┌────────

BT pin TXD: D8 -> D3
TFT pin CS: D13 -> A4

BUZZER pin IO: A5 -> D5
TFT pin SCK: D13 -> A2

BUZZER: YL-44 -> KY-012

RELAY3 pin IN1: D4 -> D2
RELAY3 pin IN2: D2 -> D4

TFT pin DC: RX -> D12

└────────

• **THE PROBLEM**:
Looking at the listing above, count the lines that contain "BUZZER" and give nothing but the number.

• **PROBLEM SOLUTION**:
2